BEGIN

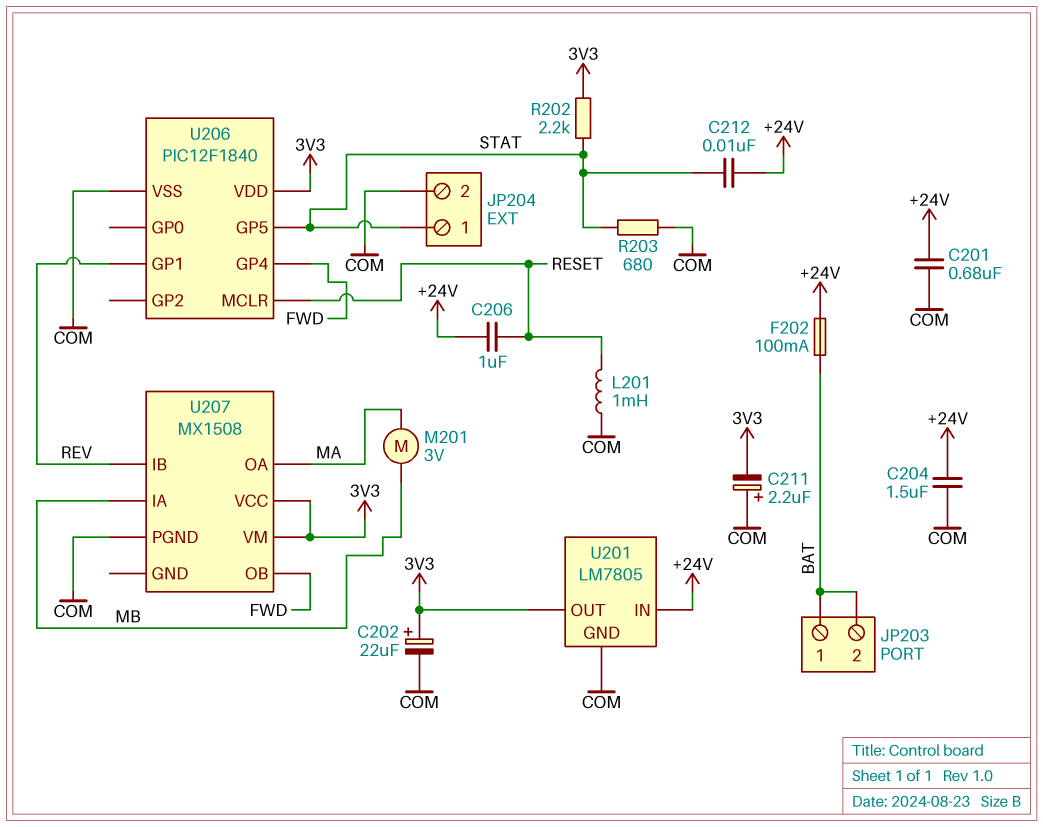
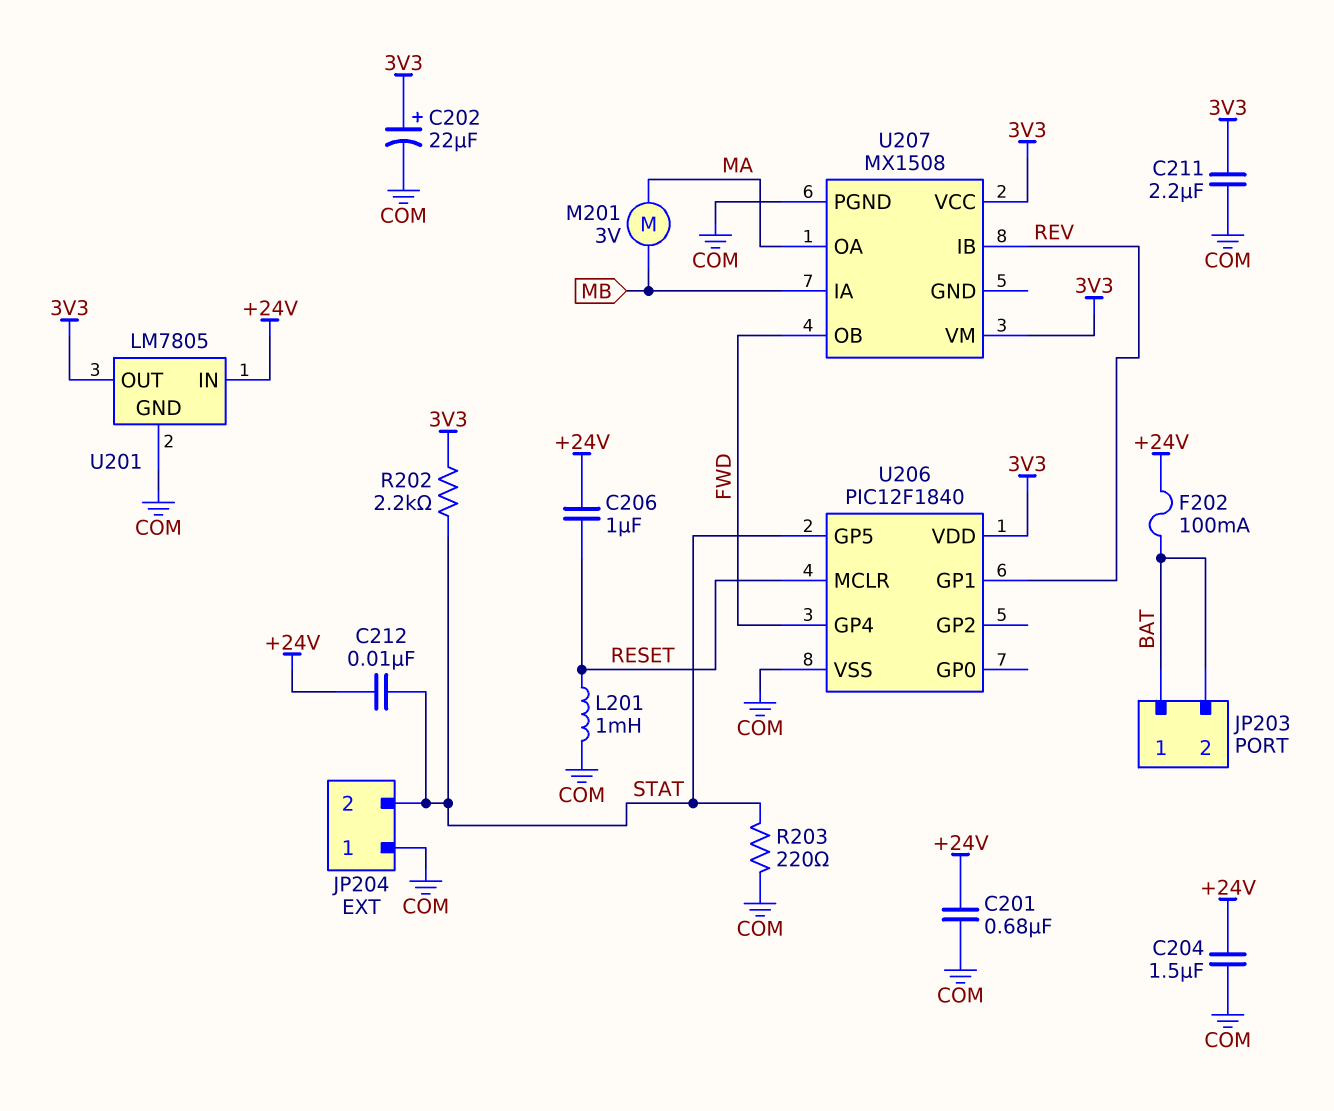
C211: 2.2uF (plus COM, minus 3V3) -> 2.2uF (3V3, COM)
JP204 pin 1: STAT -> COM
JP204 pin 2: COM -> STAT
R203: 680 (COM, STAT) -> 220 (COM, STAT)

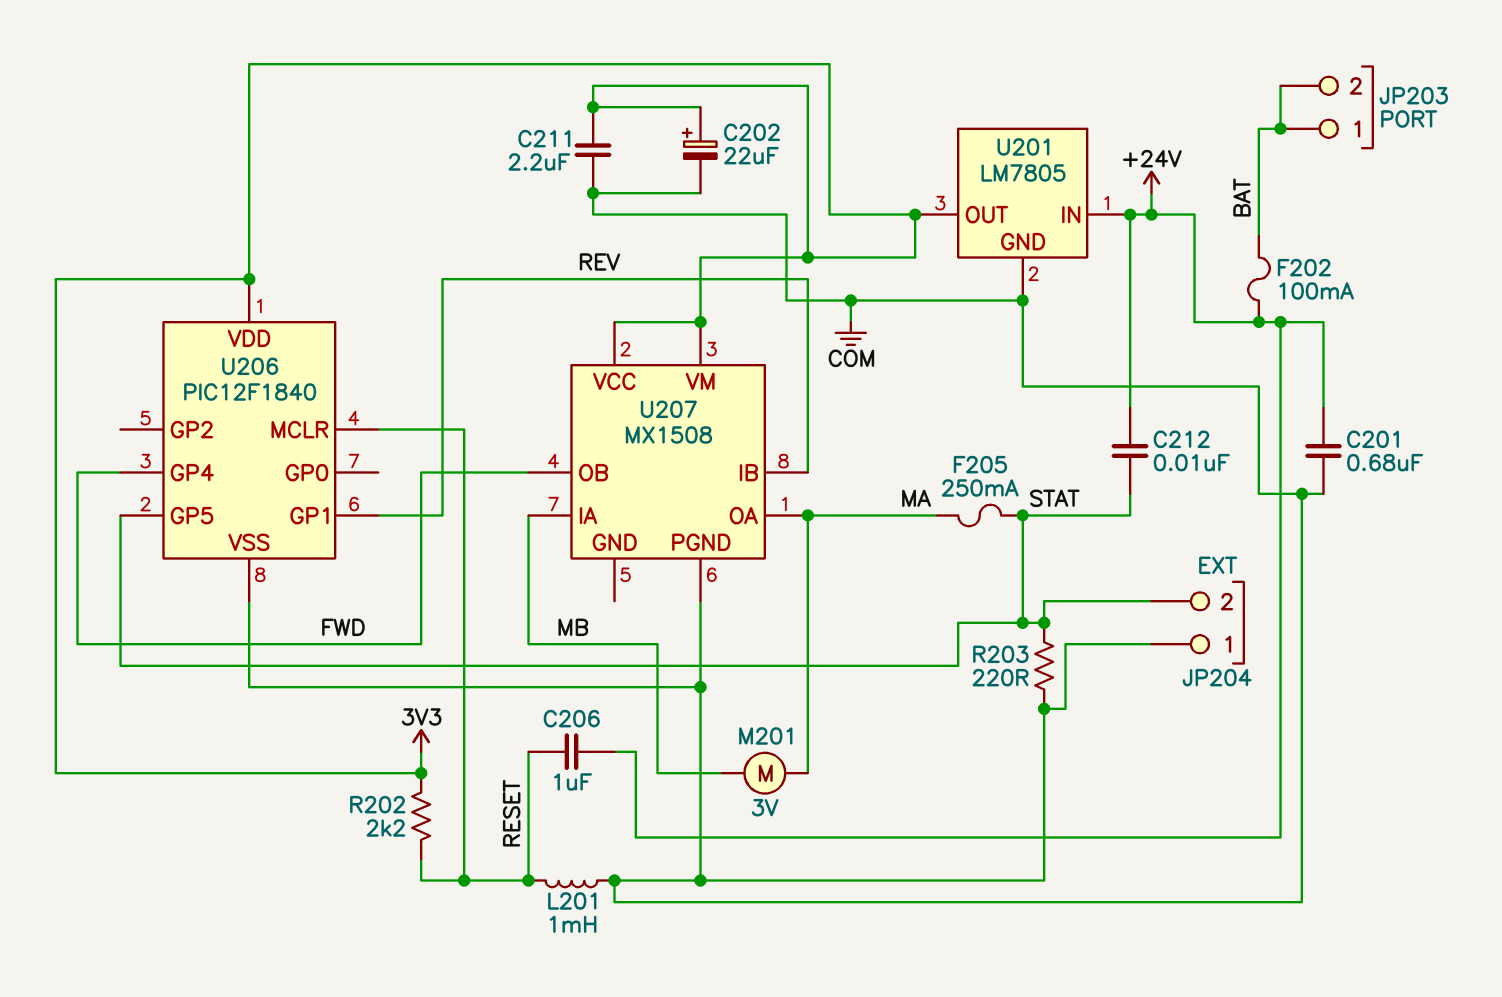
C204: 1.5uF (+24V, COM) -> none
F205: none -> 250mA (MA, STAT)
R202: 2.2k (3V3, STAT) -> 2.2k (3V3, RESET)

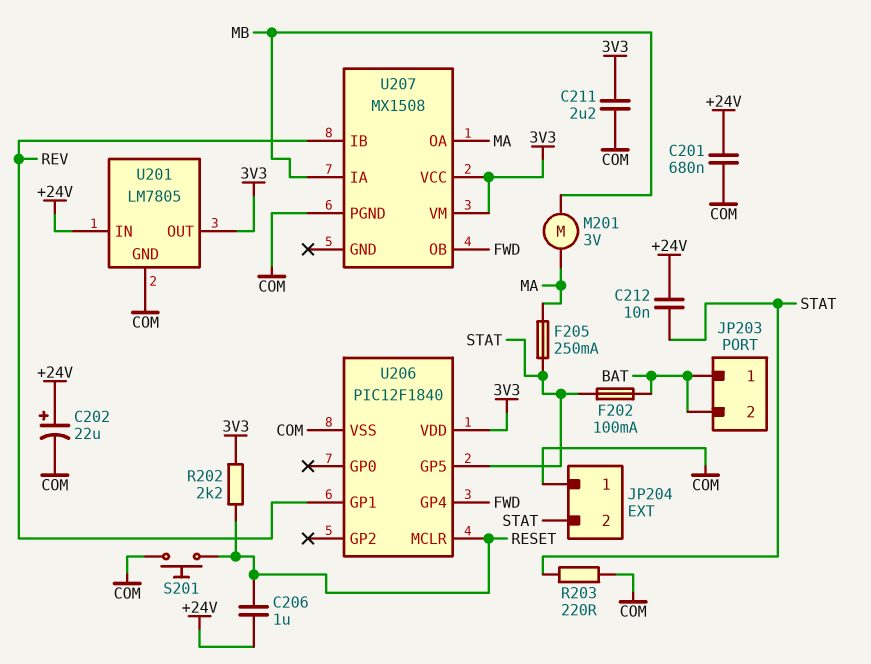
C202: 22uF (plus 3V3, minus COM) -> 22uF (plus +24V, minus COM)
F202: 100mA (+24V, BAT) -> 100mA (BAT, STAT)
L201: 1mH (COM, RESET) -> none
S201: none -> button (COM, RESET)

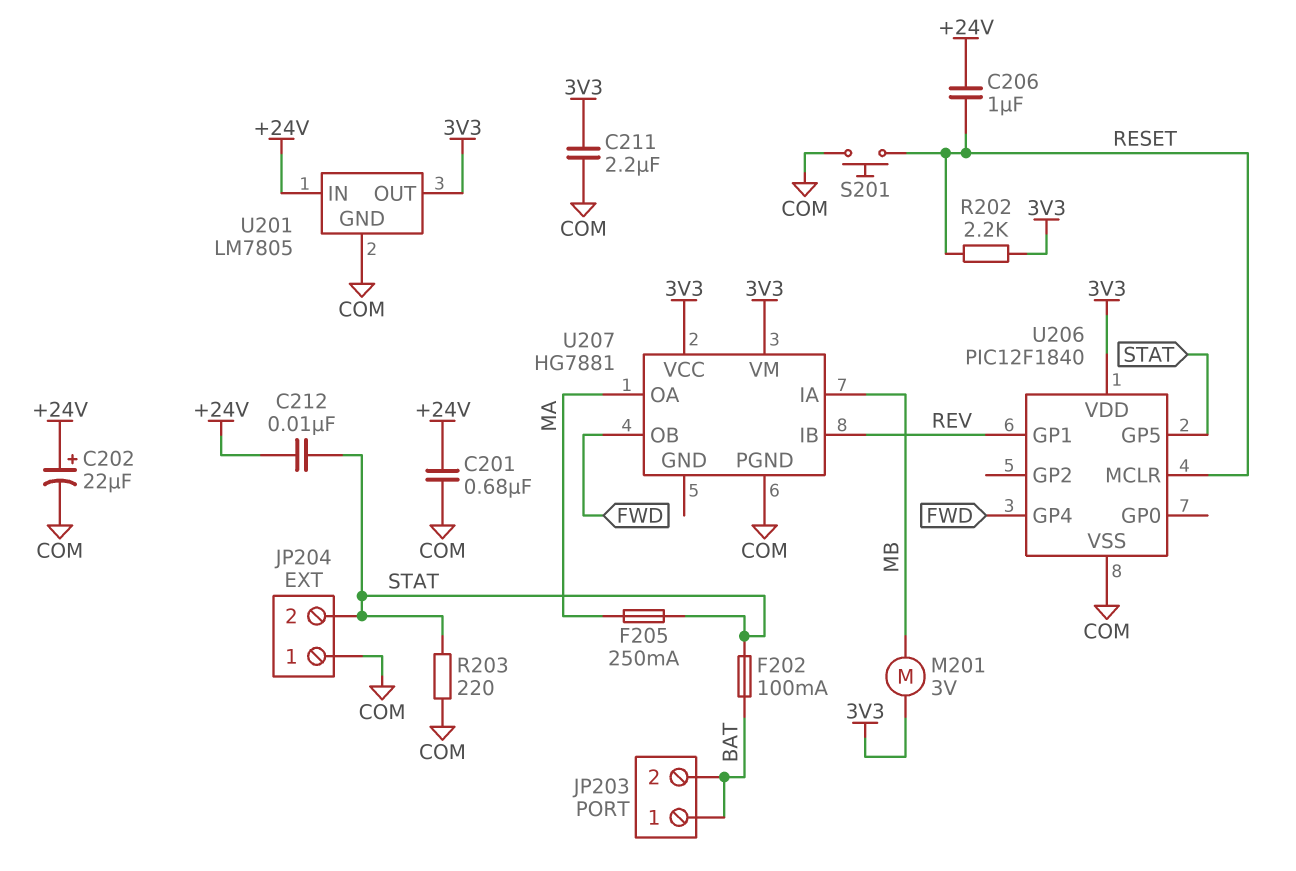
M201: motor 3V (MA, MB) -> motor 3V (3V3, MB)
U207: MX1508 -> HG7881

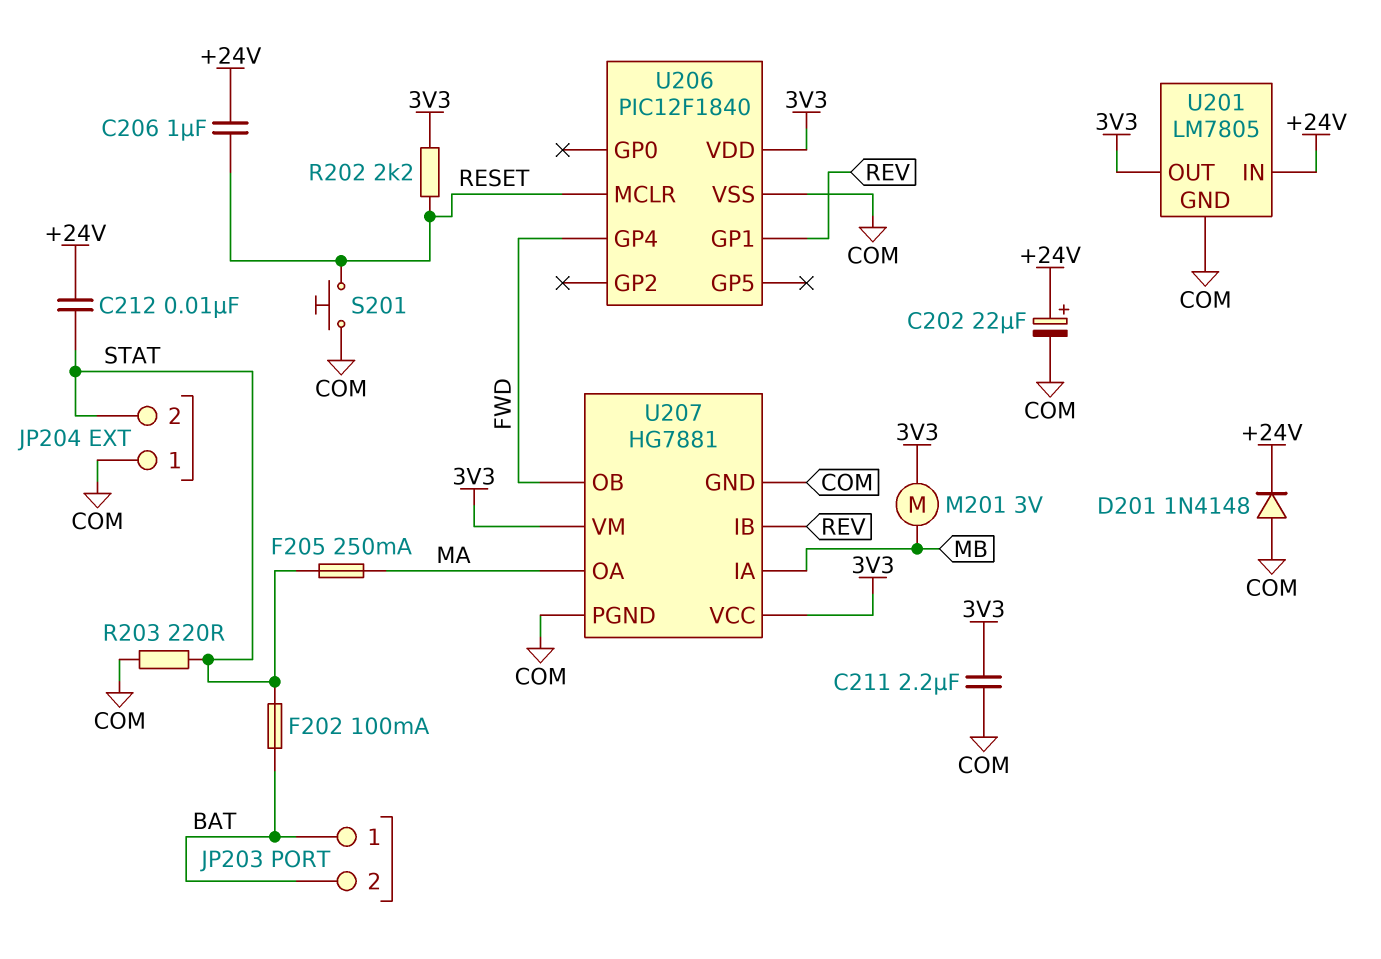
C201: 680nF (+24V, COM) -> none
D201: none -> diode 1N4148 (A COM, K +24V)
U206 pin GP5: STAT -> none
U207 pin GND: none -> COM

END

WHAT IS BEING ASKED - Could you retype the records above exactly, omitting the pictures?

EXERCISE RESPONSE -
C211: 2.2uF (plus COM, minus 3V3) -> 2.2uF (3V3, COM)
JP204 pin 1: STAT -> COM
JP204 pin 2: COM -> STAT
R203: 680 (COM, STAT) -> 220 (COM, STAT)

C204: 1.5uF (+24V, COM) -> none
F205: none -> 250mA (MA, STAT)
R202: 2.2k (3V3, STAT) -> 2.2k (3V3, RESET)

C202: 22uF (plus 3V3, minus COM) -> 22uF (plus +24V, minus COM)
F202: 100mA (+24V, BAT) -> 100mA (BAT, STAT)
L201: 1mH (COM, RESET) -> none
S201: none -> button (COM, RESET)

M201: motor 3V (MA, MB) -> motor 3V (3V3, MB)
U207: MX1508 -> HG7881

C201: 680nF (+24V, COM) -> none
D201: none -> diode 1N4148 (A COM, K +24V)
U206 pin GP5: STAT -> none
U207 pin GND: none -> COM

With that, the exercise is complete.